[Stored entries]
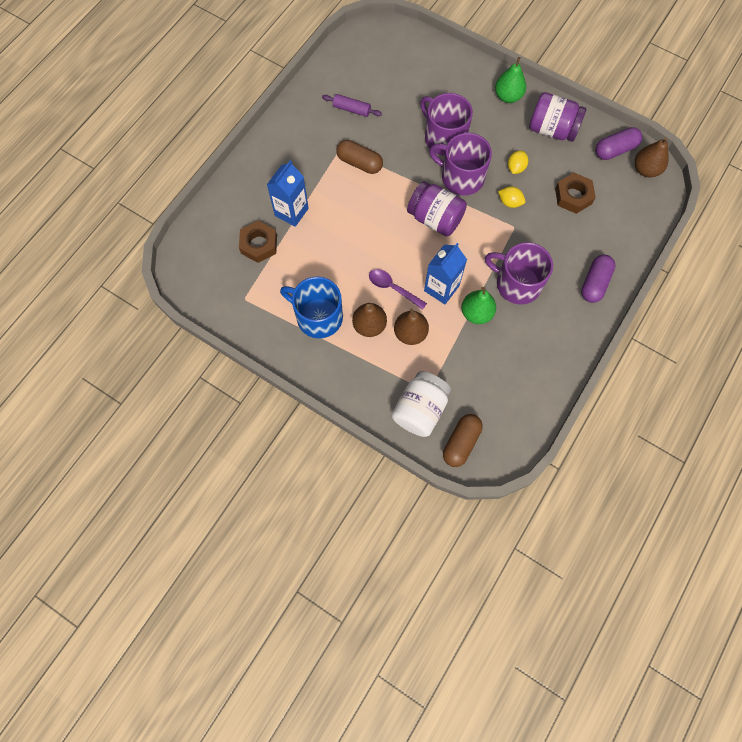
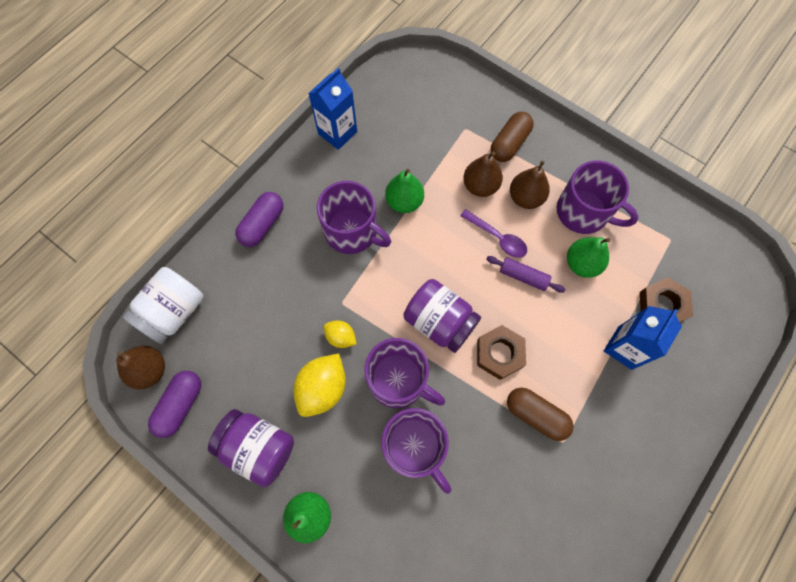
camera: 175 degrees left, 0 degrees up
(318, 317) = (583, 212): blue mug -> purple mug
(322, 272) = (582, 264): none -> green pear
(351, 109) = (547, 512): purple rolling pin -> purple rolling pin (523, 276)
(420, 409) = (475, 112): white jar -> white jar (174, 312)
(441, 288) = (441, 233): blue carton -> blue carton (337, 133)
(461, 442) = (437, 81): brown capsule -> brown capsule (509, 144)
(515, 168) = (323, 388): yellow lemon -> yellow lemon, size x1.77
(573, 196) = (257, 339): brown nut -> brown nut (499, 354)
(615, 150) = (180, 405): purple capsule -> purple capsule turned 45 degrees counterclockwise

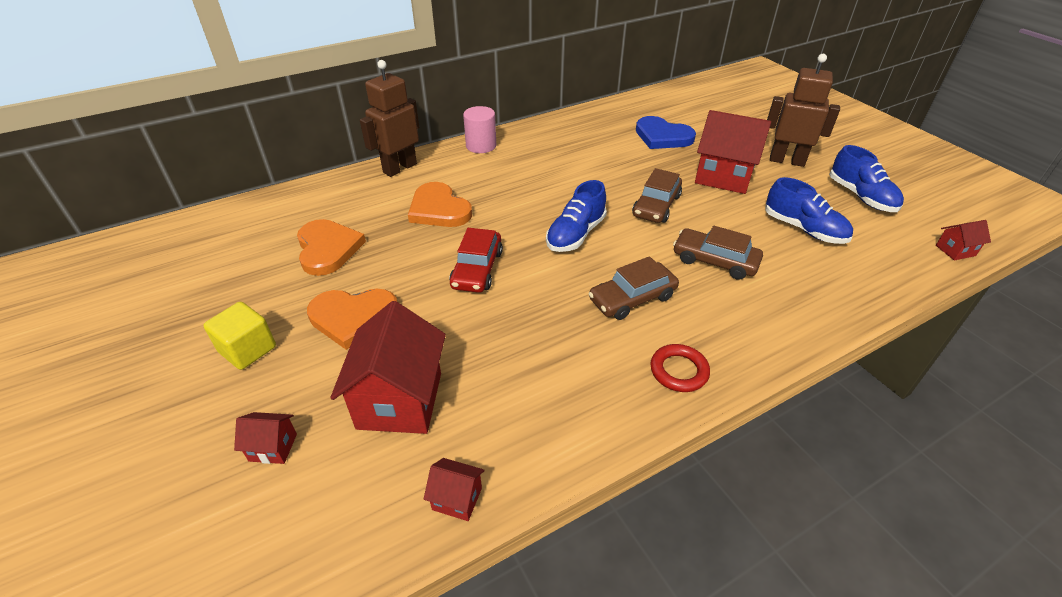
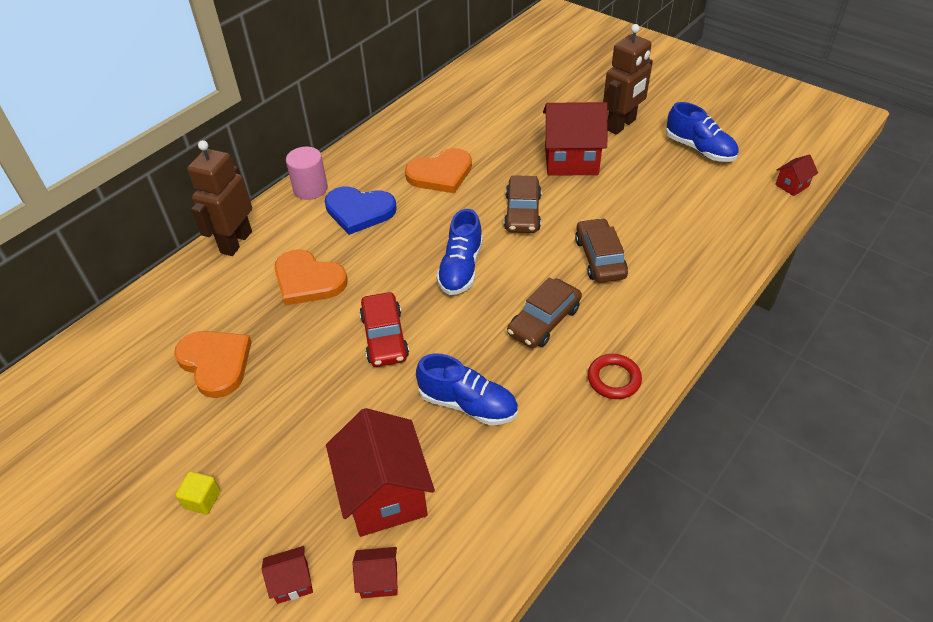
camera: 20 degrees left, 5 degrees up
(248, 349) = (202, 499): yellow cube -> yellow cube, size x0.65
(353, 317) = (290, 429): orange heart -> orange heart (440, 174)
(457, 499) = (484, 562): red house -> red house (379, 580)
(662, 136) = (493, 126): blue heart -> blue heart (359, 211)
(715, 261) = (600, 258): brown car -> brown car turned 75 degrees clockwise
(787, 160) = (621, 125): brown robot -> brown robot turned 135 degrees clockwise
(803, 229) = (663, 200): blue shoe -> blue shoe (468, 404)

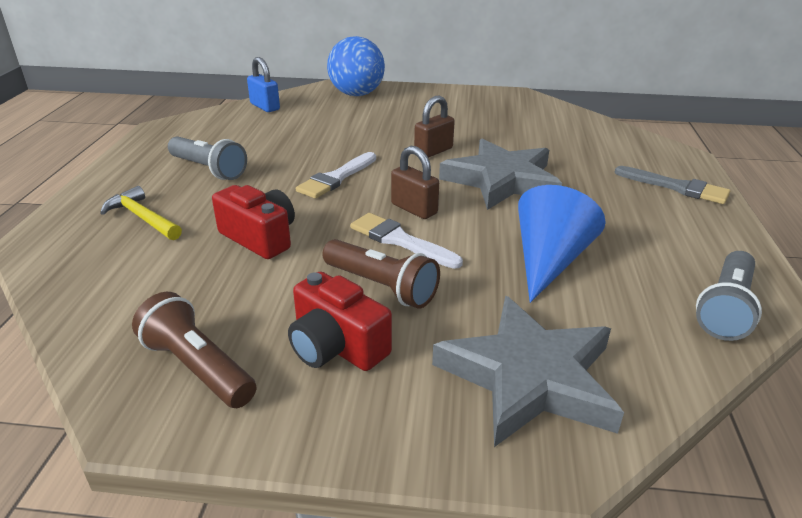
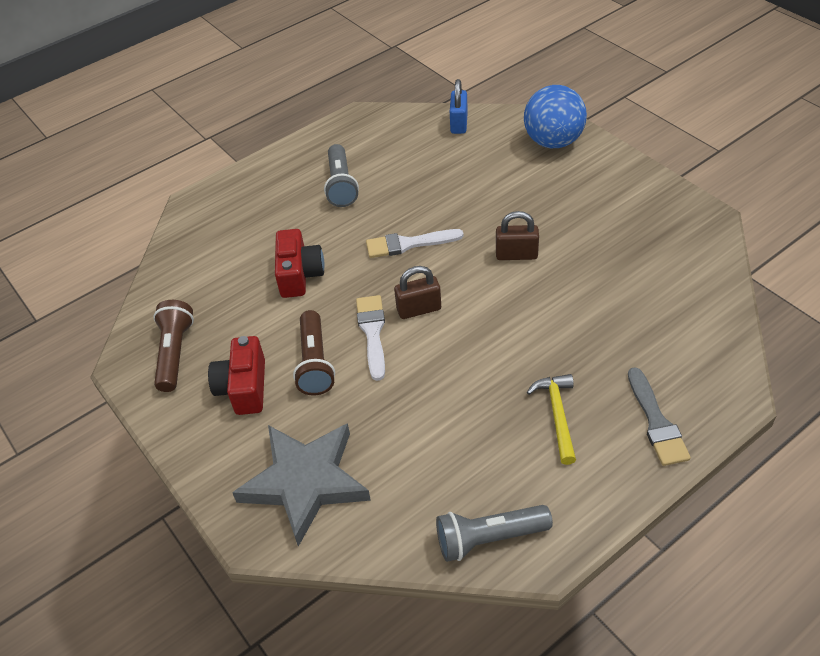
camera: 50 degrees right, 15 degrees up
(143, 218) = (259, 214): yellow hammer -> yellow hammer (557, 415)
(414, 209) = (419, 309): brown padlock -> brown padlock turned 75 degrees clockwise
(502, 180) = (521, 320): grey star -> none
(548, 261) = (437, 416): blue cone -> none

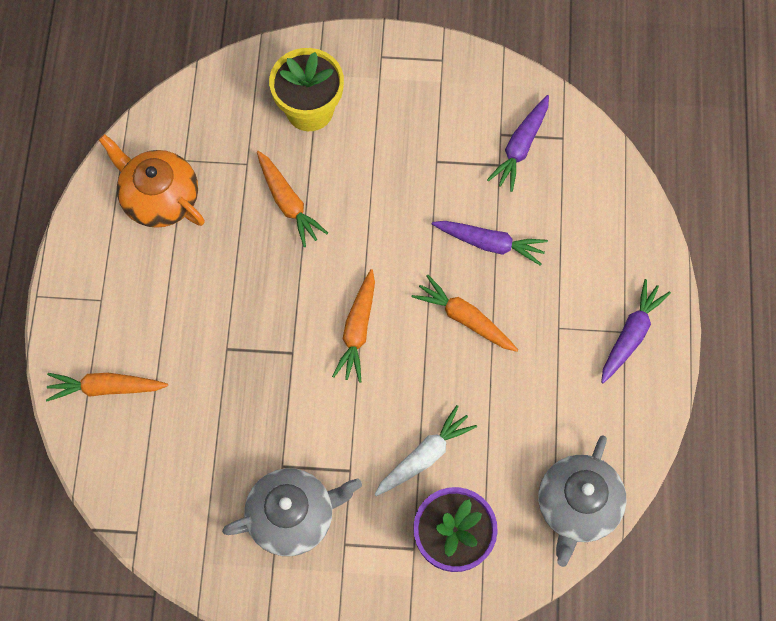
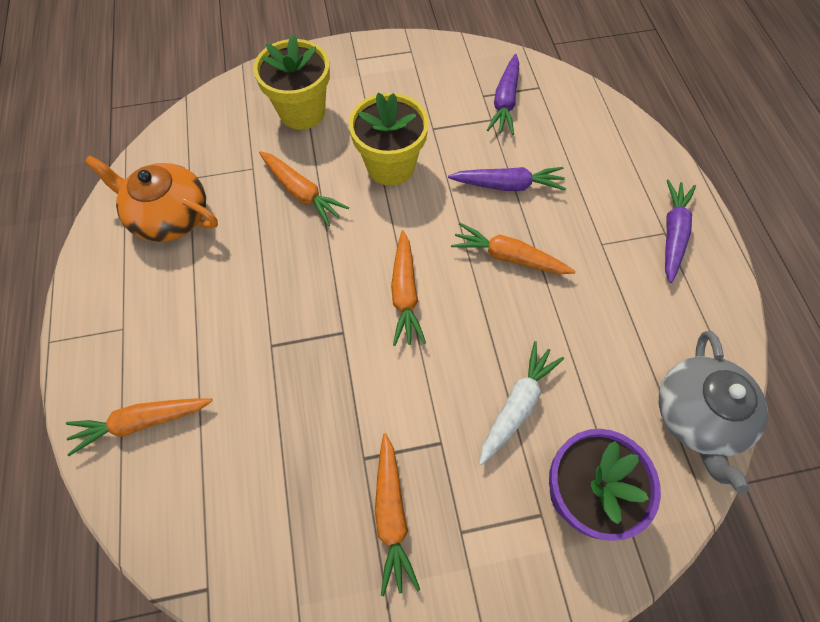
camera: 15 degrees left, 5 degrees down
(292, 516) = (391, 515): grey teapot -> orange carrot
(381, 194) = (390, 166): none -> yellow flower pot

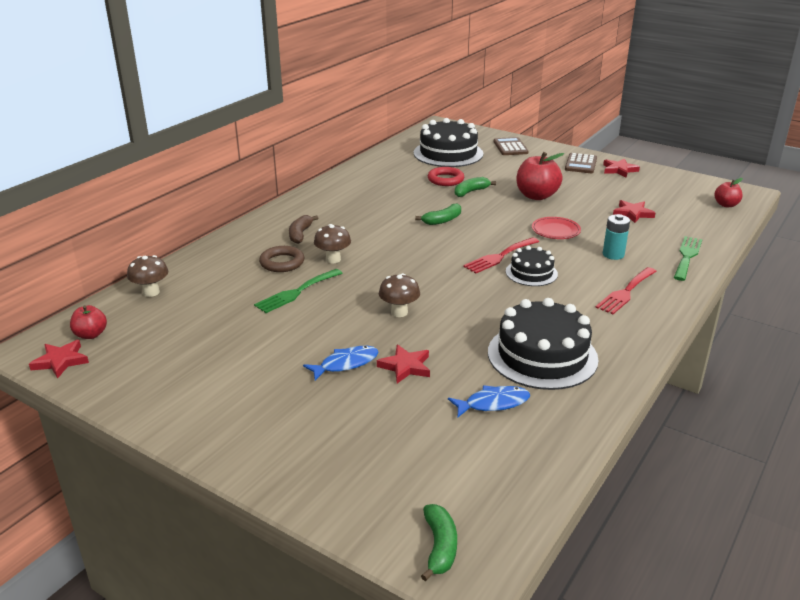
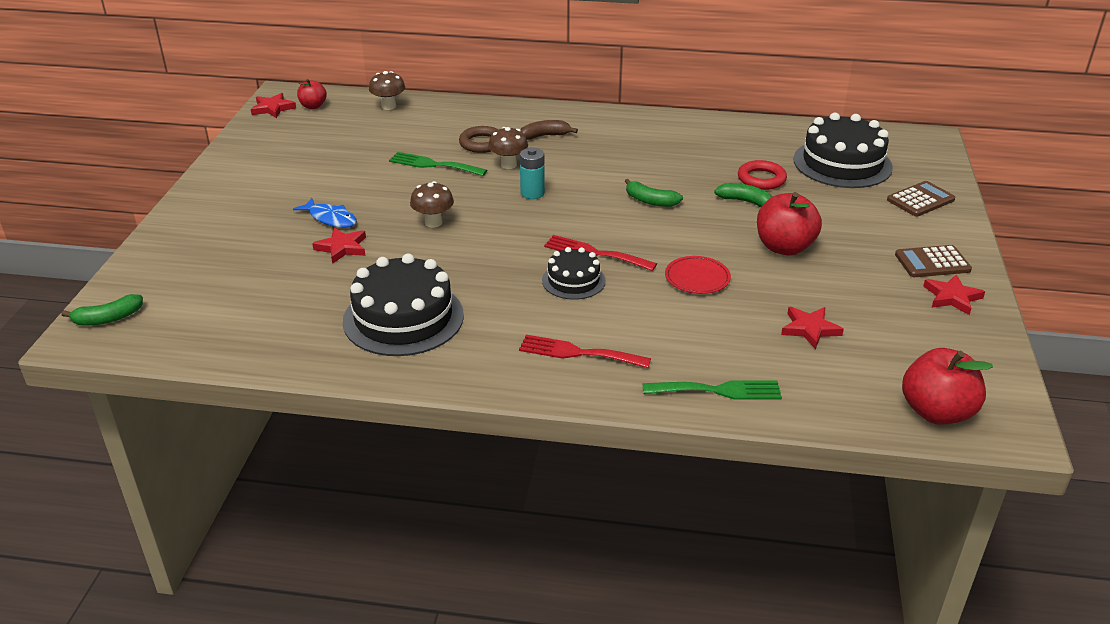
camera: 65 degrees right, 5 degrees up
(493, 403) = (306, 305): blue fish -> none
(613, 255) = (669, 330): turquoise battery -> turquoise battery (532, 193)
(726, 205) = (936, 412): red apple -> red apple, size x1.76

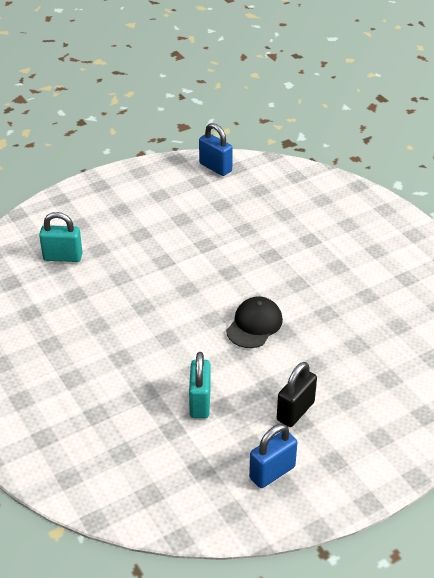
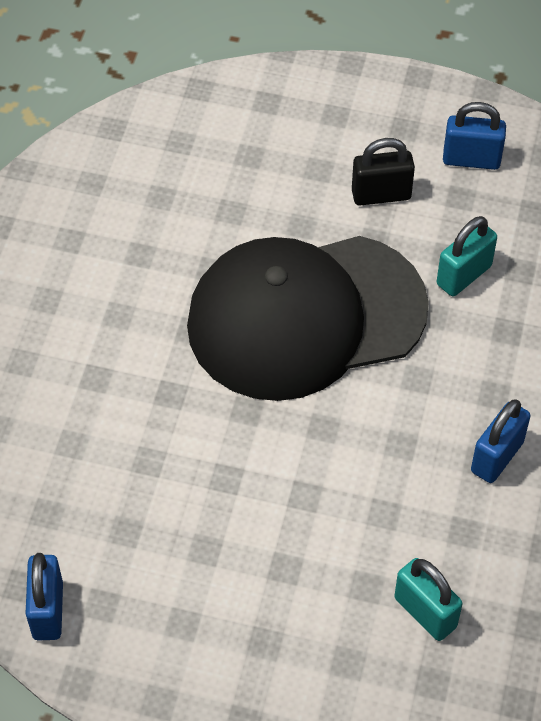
camera: 135 degrees left, 15 degrees up
(91, 332) = (497, 457): none -> blue padlock
(254, 325) = (305, 317): black cap -> black cap, size x2.47

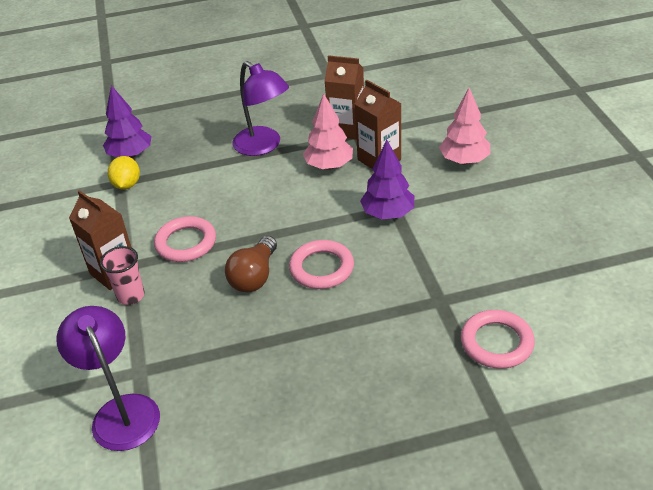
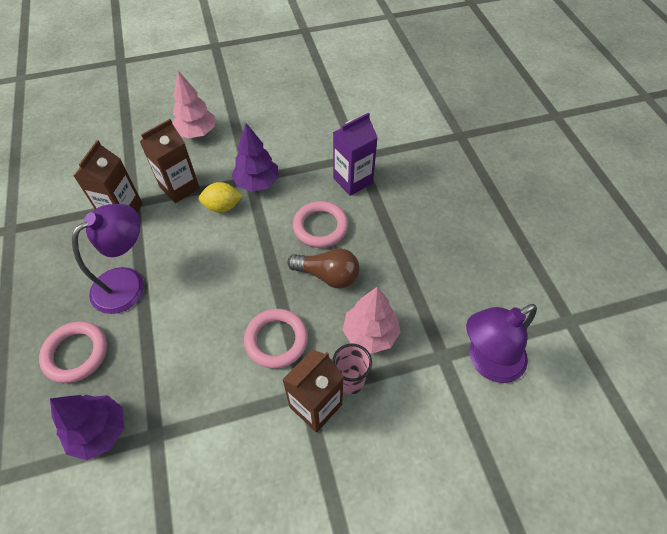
camera: 95 degrees left, 15 degrees up
(127, 185) = (162, 423): yellow lemon -> yellow lemon (222, 207)
(329, 166) = (178, 224): pink tree -> pink tree (370, 333)
(395, 295) = (353, 180): none -> purple carton
(496, 343) = (397, 131): pink ring -> pink ring (76, 353)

• [WORK INSTRUCTIONS]
Copy out, exactly and alone, the lines of the entries above between the ones holding "(515, 168) = (323, 388): yellow" and "(615, 150) = (180, 405): purple", inclusive.

• [THE COMPLETED TASK]
(515, 168) = (323, 388): yellow lemon -> yellow lemon, size x1.77
(573, 196) = (257, 339): brown nut -> brown nut (499, 354)
(615, 150) = (180, 405): purple capsule -> purple capsule turned 45 degrees counterclockwise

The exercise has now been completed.